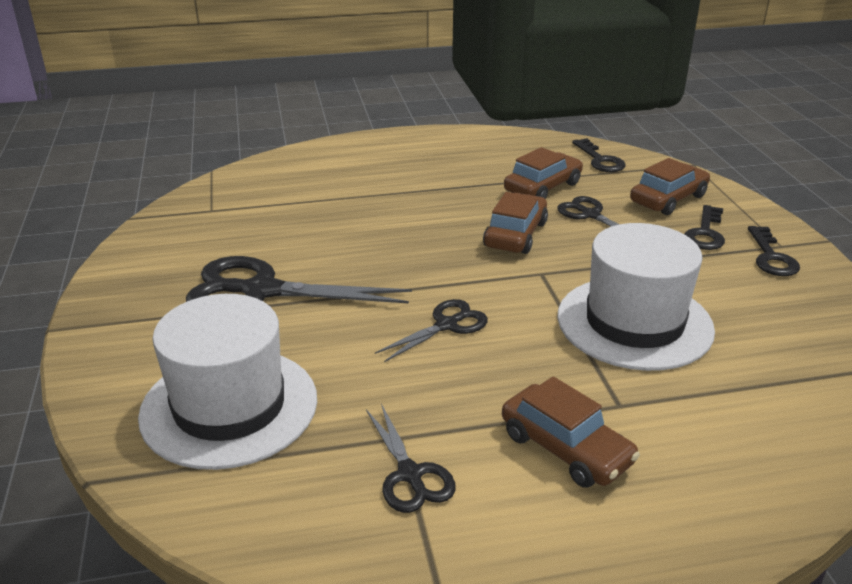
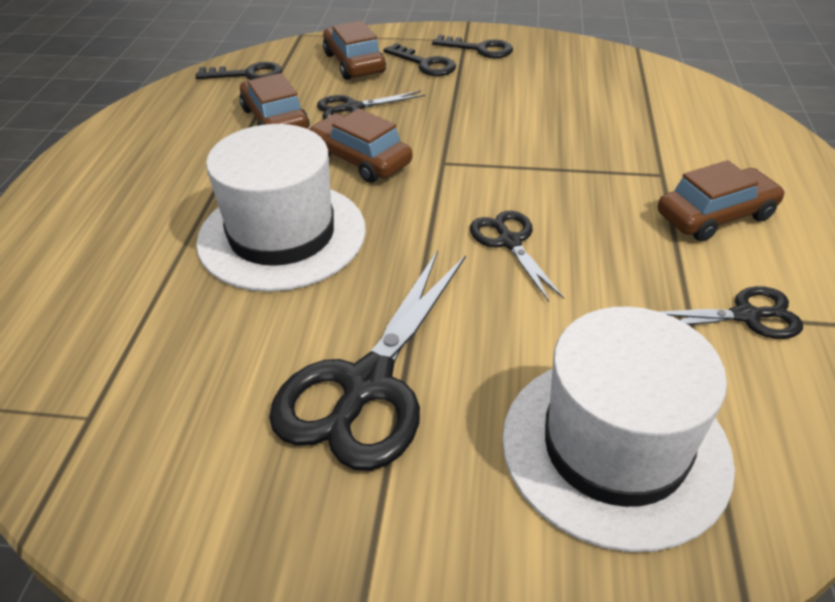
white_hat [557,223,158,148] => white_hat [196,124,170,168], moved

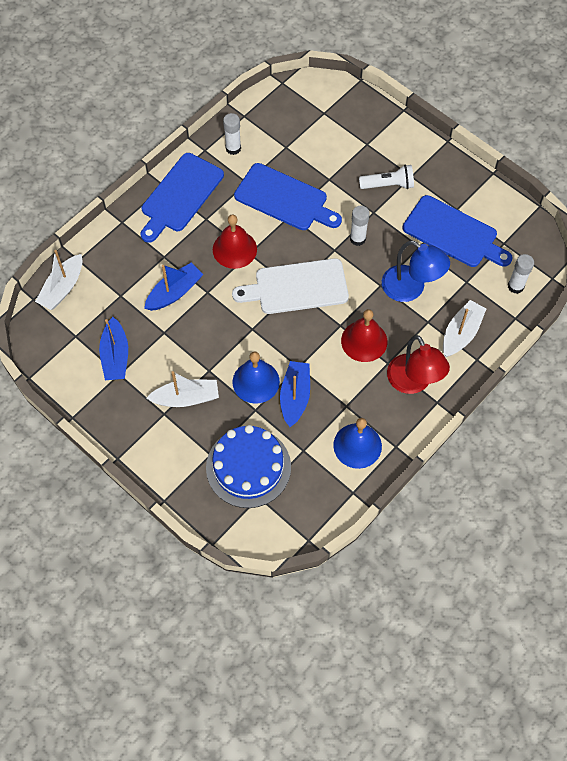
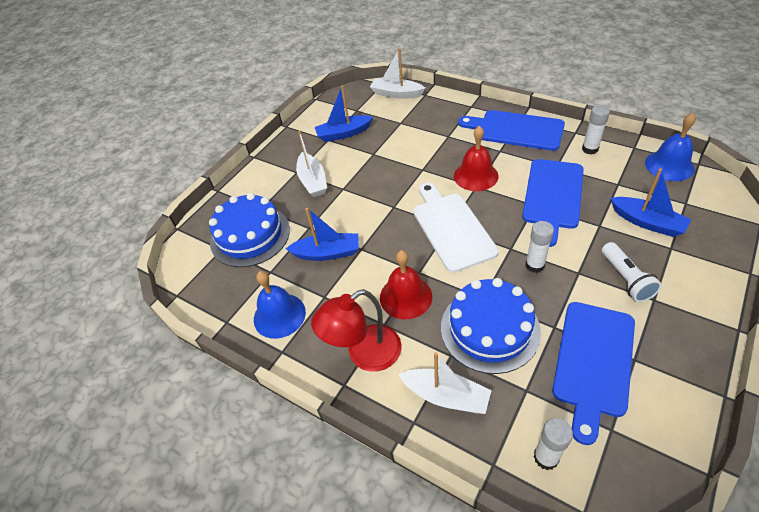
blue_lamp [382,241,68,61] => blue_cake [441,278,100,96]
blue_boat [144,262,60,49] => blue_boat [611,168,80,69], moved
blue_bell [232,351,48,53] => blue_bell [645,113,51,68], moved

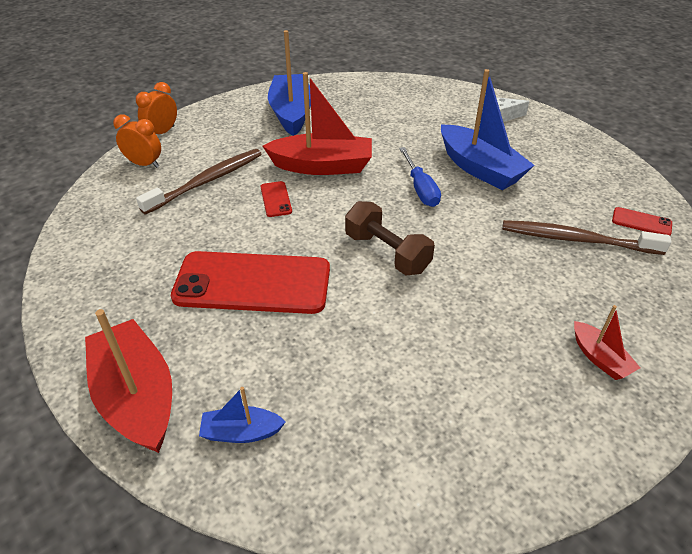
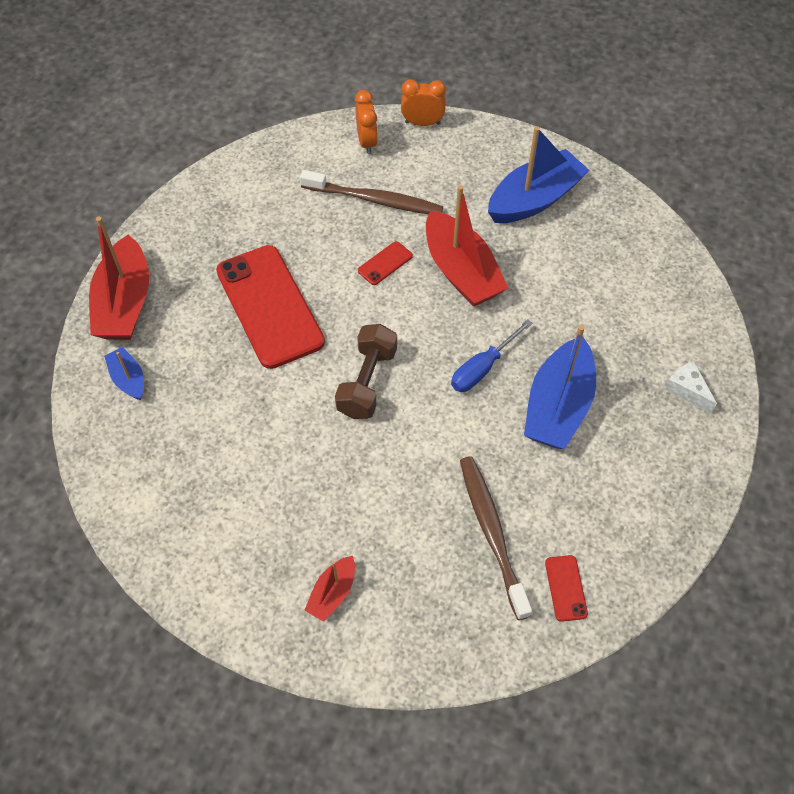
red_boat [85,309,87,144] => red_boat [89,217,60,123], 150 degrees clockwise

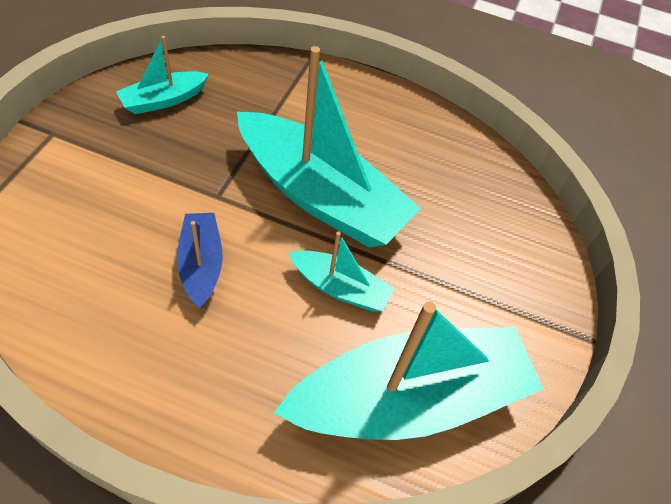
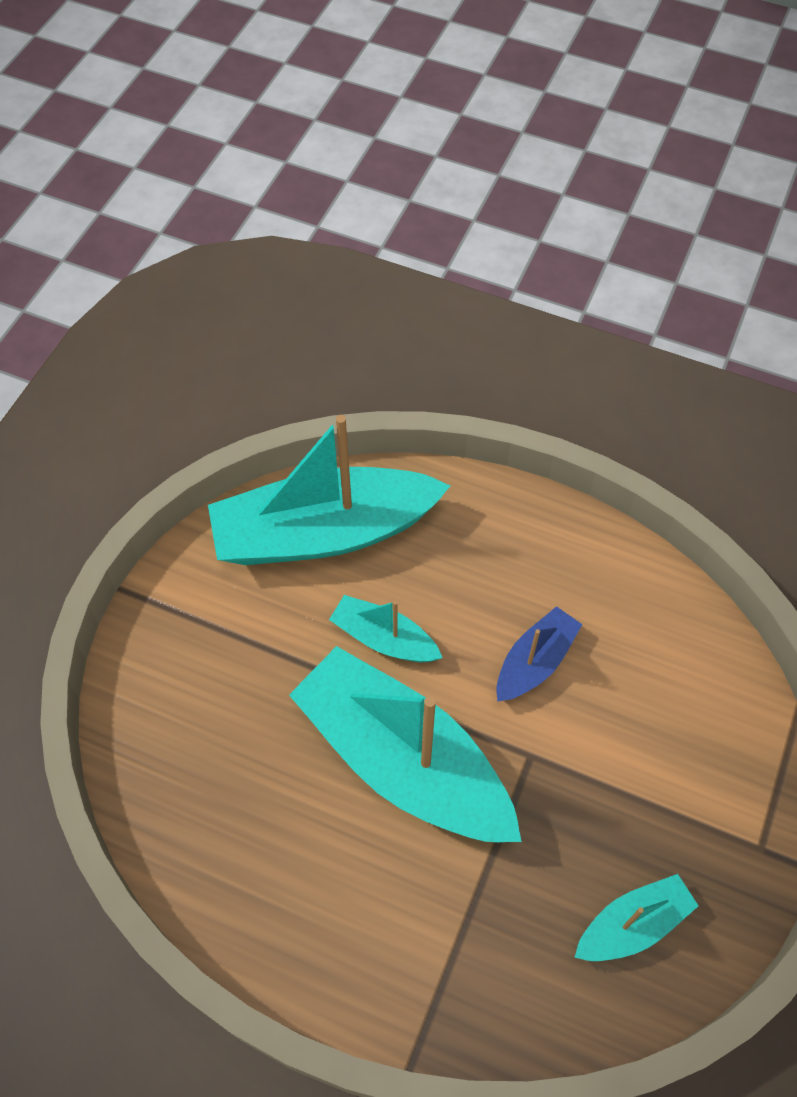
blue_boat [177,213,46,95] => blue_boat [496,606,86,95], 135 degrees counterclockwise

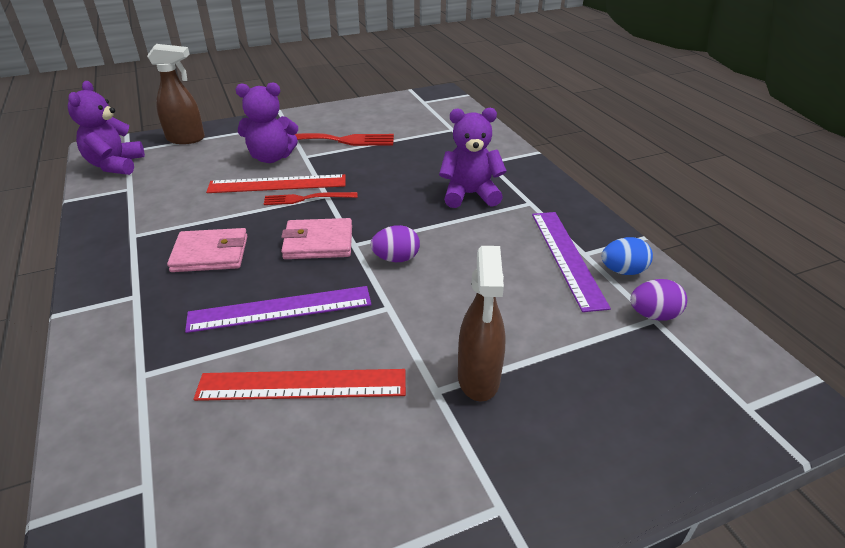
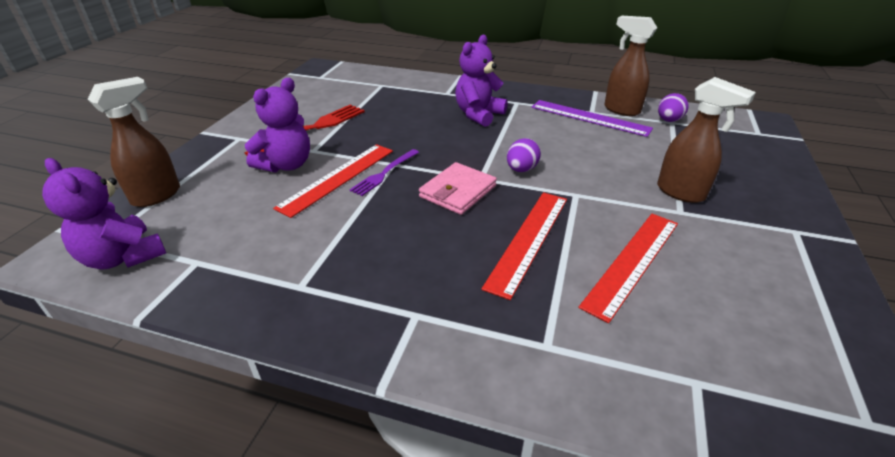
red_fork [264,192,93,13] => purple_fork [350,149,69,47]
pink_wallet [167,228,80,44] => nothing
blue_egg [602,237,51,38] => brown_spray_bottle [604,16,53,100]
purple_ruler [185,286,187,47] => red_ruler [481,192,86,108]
○ ○ ○
*Problem*
Give back an exact repeat of the lines from the top of the data through the line that holds "blue_boat [177,213,46,95] =>", both included, and omit pictures.

*Task answer*
white_hat [557,223,158,148] => white_hat [196,124,170,168], moved

blue_lamp [382,241,68,61] => blue_cake [441,278,100,96]
blue_boat [144,262,60,49] => blue_boat [611,168,80,69], moved
blue_bell [232,351,48,53] => blue_bell [645,113,51,68], moved

red_boat [85,309,87,144] => red_boat [89,217,60,123], 150 degrees clockwise

blue_boat [177,213,46,95] => blue_boat [496,606,86,95], 135 degrees counterclockwise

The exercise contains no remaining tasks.